[Opening Supplied records section]
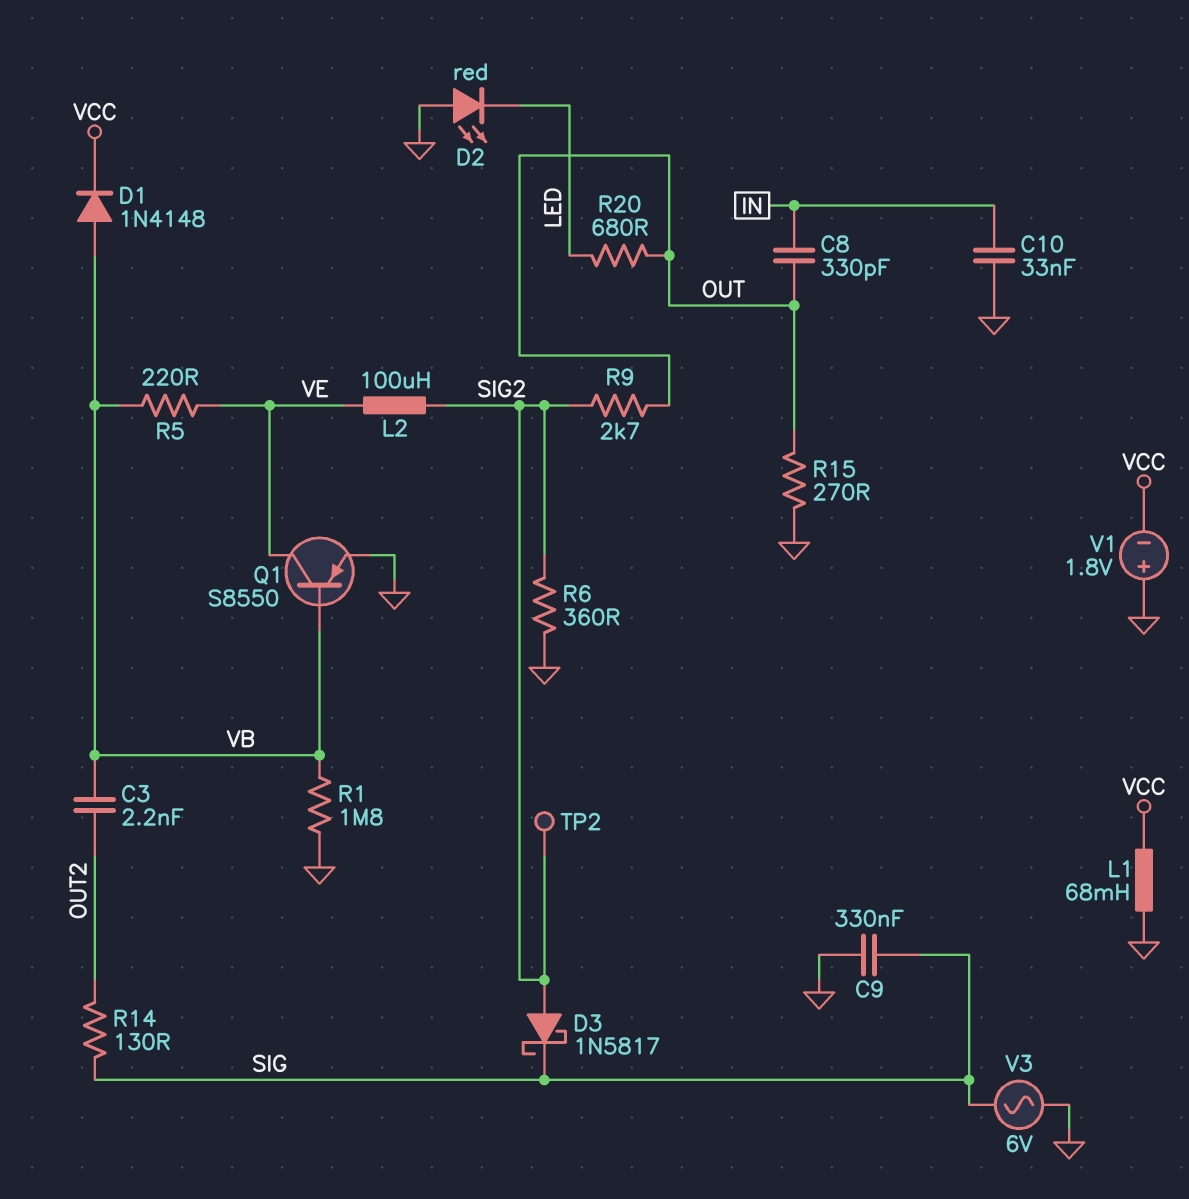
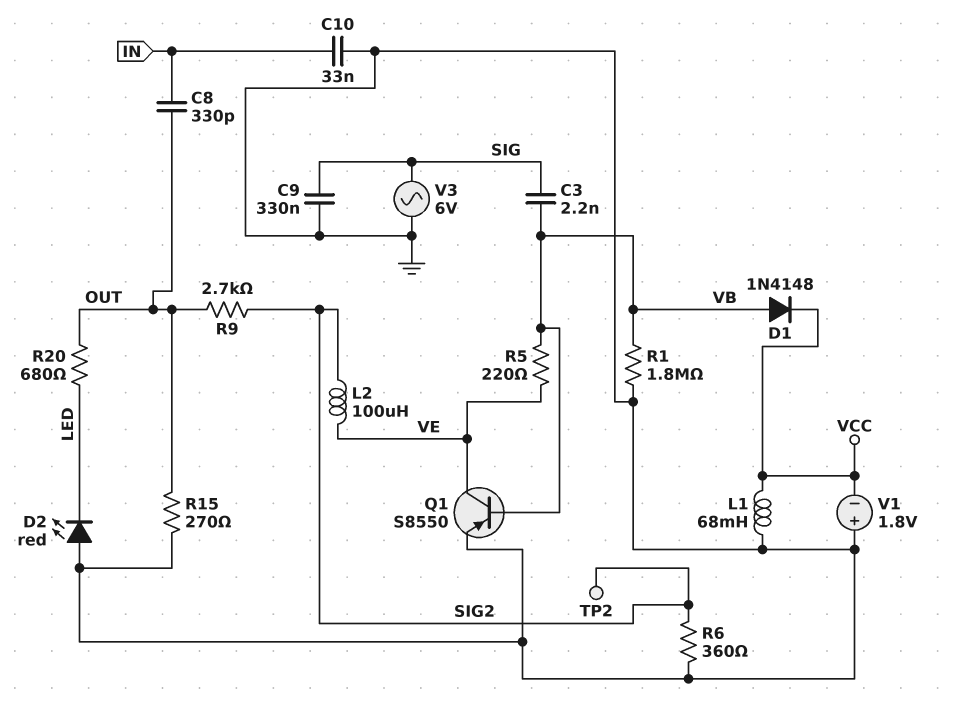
C3: 2.2nF (OUT2, VB) -> 2.2nF (SIG, VB)
D3: schottky 1N5817 (A SIG2, K SIG) -> none
R14: 130 (OUT2, SIG) -> none

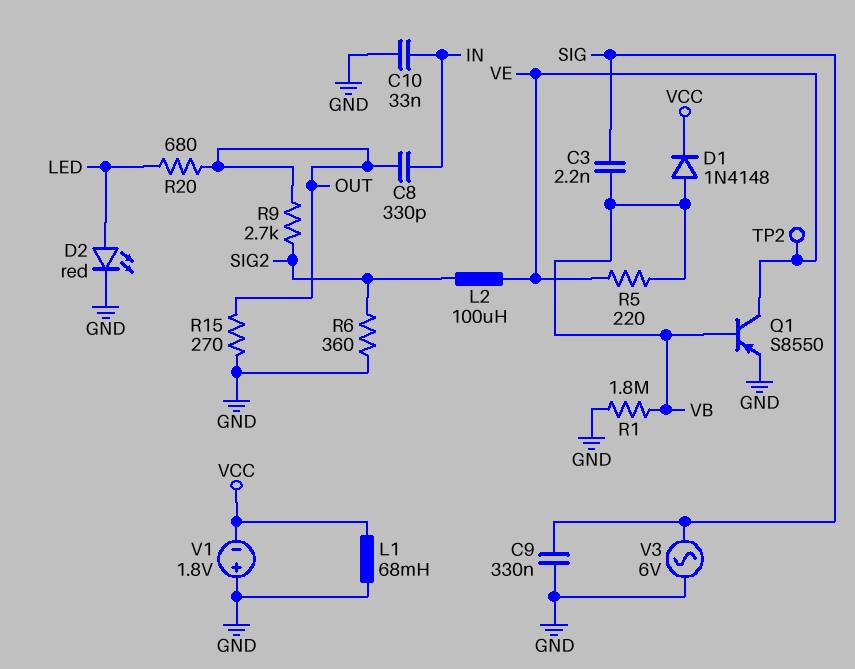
D2: LED red (A GND, K LED) -> LED red (A LED, K GND)
TP2: test point (SIG2) -> test point (VE)

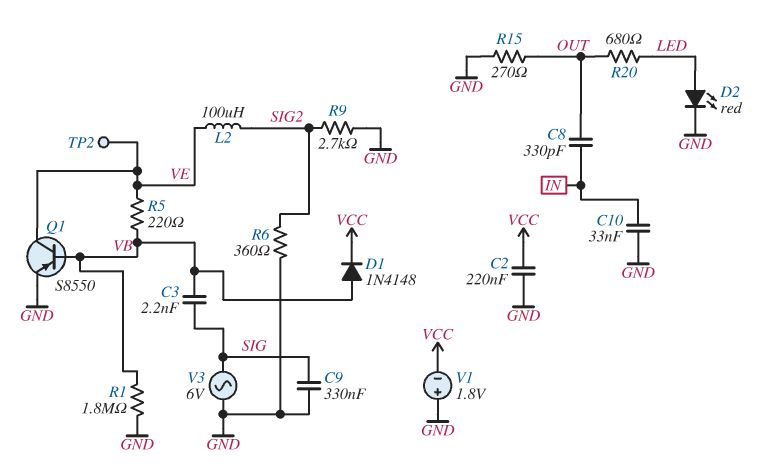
C2: none -> 220nF (GND, VCC)
L1: 68mH (GND, VCC) -> none
R9: 2.7k (OUT, SIG2) -> 2.7k (GND, SIG2)

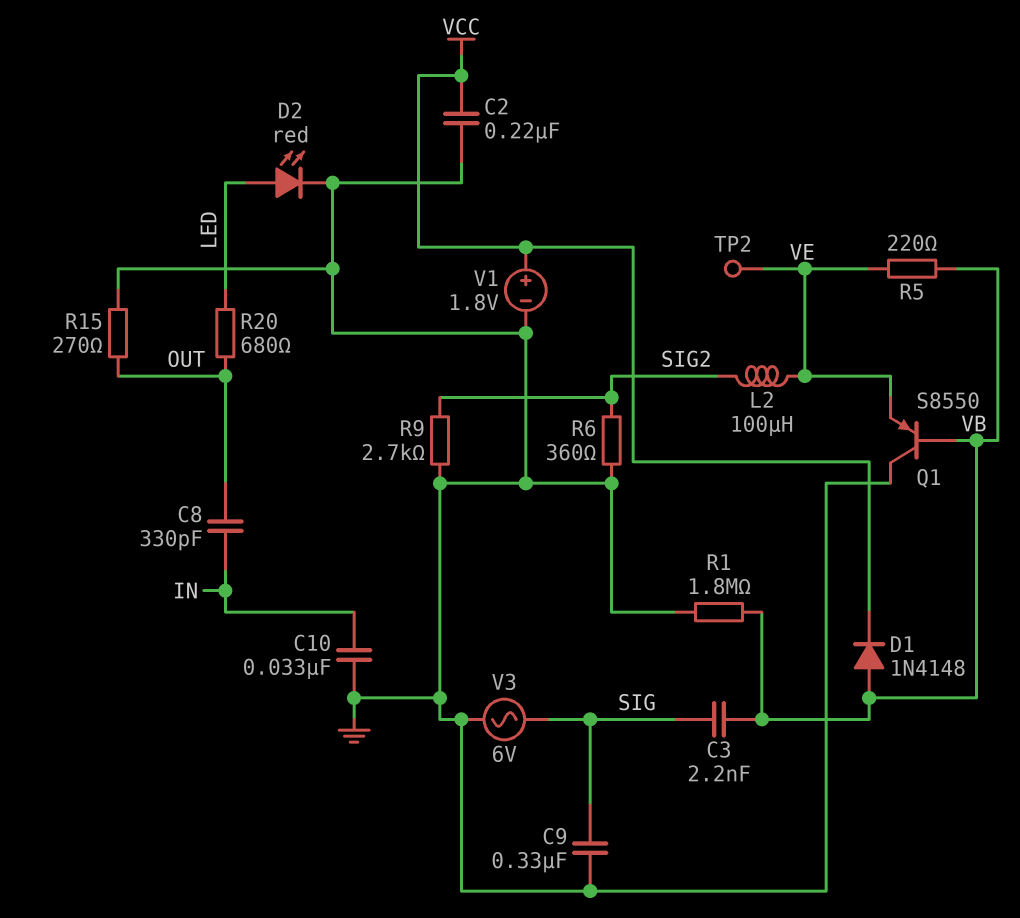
Q1: PNP S8550 (B VB, C VE, E GND) -> PNP S8550 (B VB, C GND, E VE)
V1: 1.8V (plus GND, minus VCC) -> 1.8V (plus VCC, minus GND)

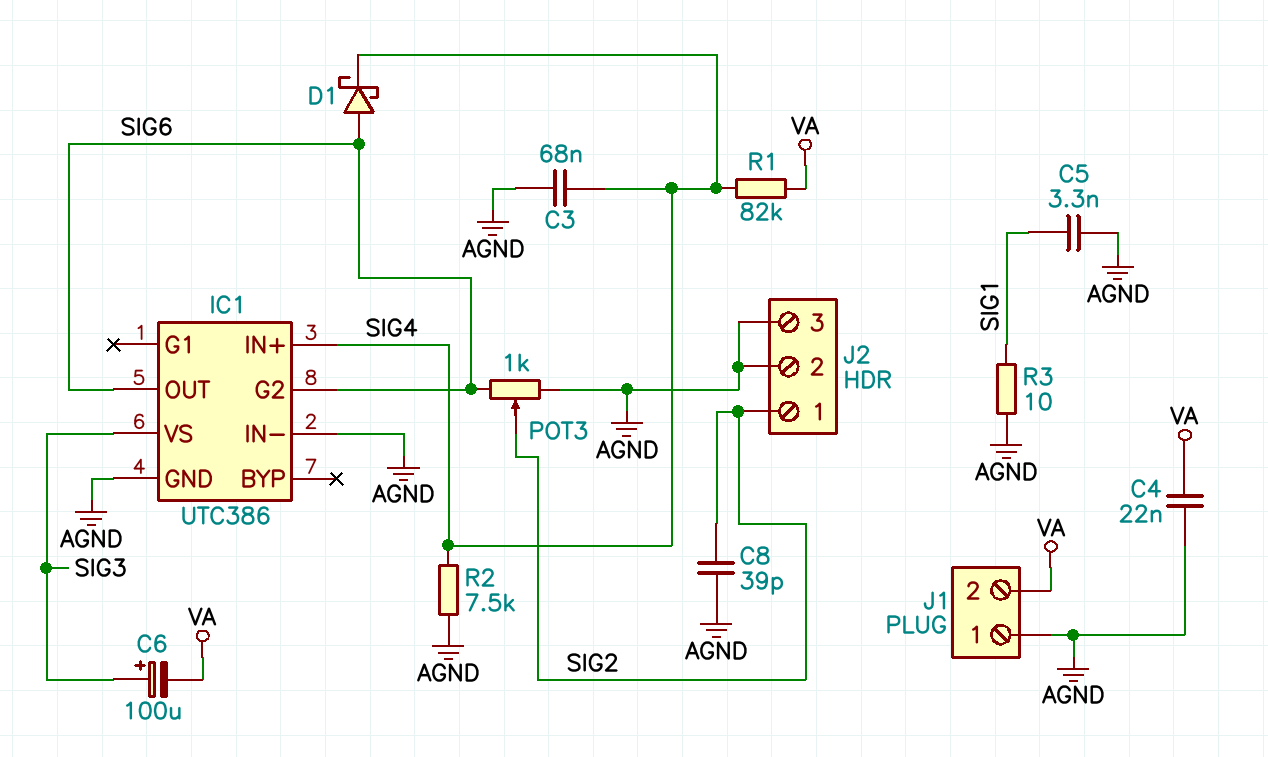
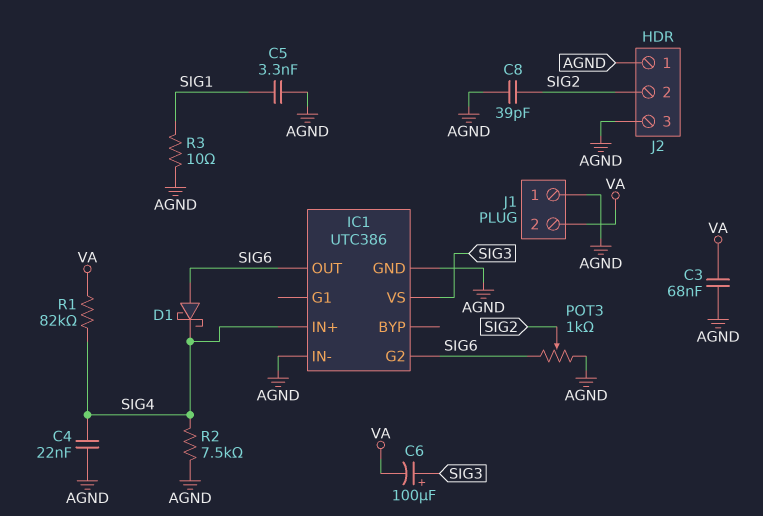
C3: 68nF (AGND, SIG4) -> 68nF (AGND, VA)
C4: 22nF (AGND, VA) -> 22nF (AGND, SIG4)
J2 pin 1: SIG2 -> AGND
J2 pin 2: AGND -> SIG2

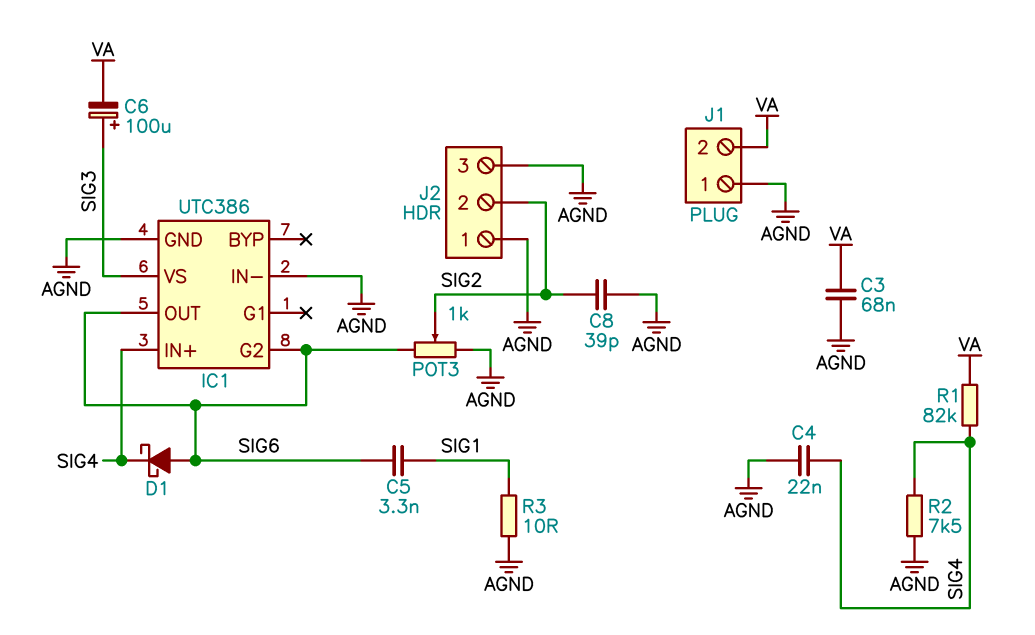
C5: 3.3nF (AGND, SIG1) -> 3.3nF (SIG1, SIG6)

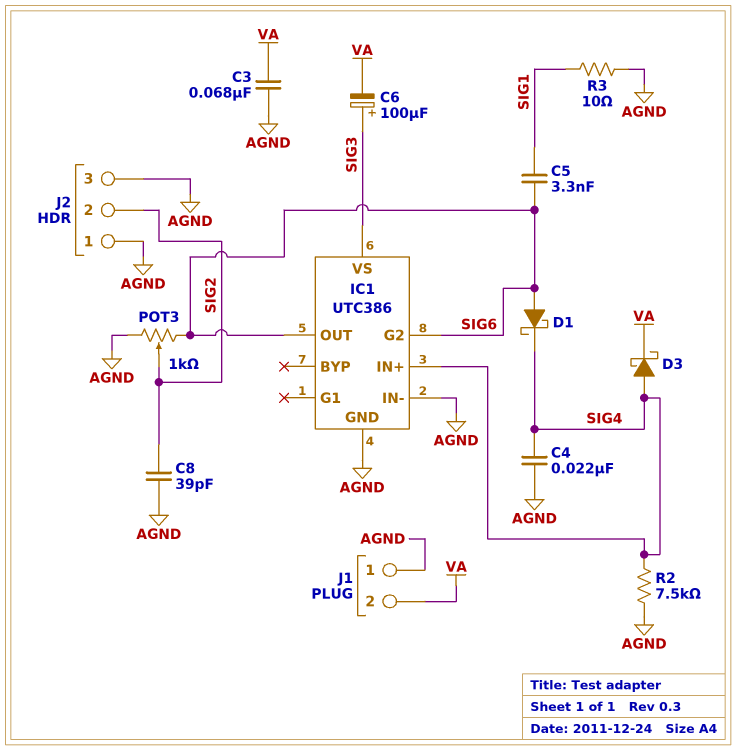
D3: none -> schottky (A SIG4, K VA)
R1: 82k (SIG4, VA) -> none

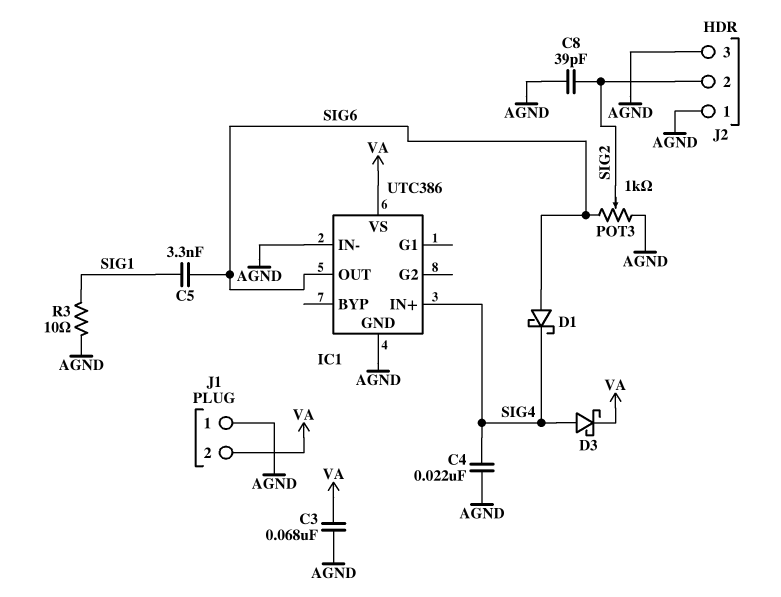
C6: 100uF (plus SIG3, minus VA) -> none
IC1 pin G2: SIG6 -> none
IC1 pin VS: SIG3 -> VA
R2: 7.5k (AGND, SIG4) -> none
[Closing Supplied records section]
Starting at the line that contains "J2 pin 1: SIG2 -> AGND", please write out every line to the end of the entries, inclusive, copied exactly and with pictures omitted.

• Output of the task:
J2 pin 1: SIG2 -> AGND
J2 pin 2: AGND -> SIG2

C5: 3.3nF (AGND, SIG1) -> 3.3nF (SIG1, SIG6)

D3: none -> schottky (A SIG4, K VA)
R1: 82k (SIG4, VA) -> none

C6: 100uF (plus SIG3, minus VA) -> none
IC1 pin G2: SIG6 -> none
IC1 pin VS: SIG3 -> VA
R2: 7.5k (AGND, SIG4) -> none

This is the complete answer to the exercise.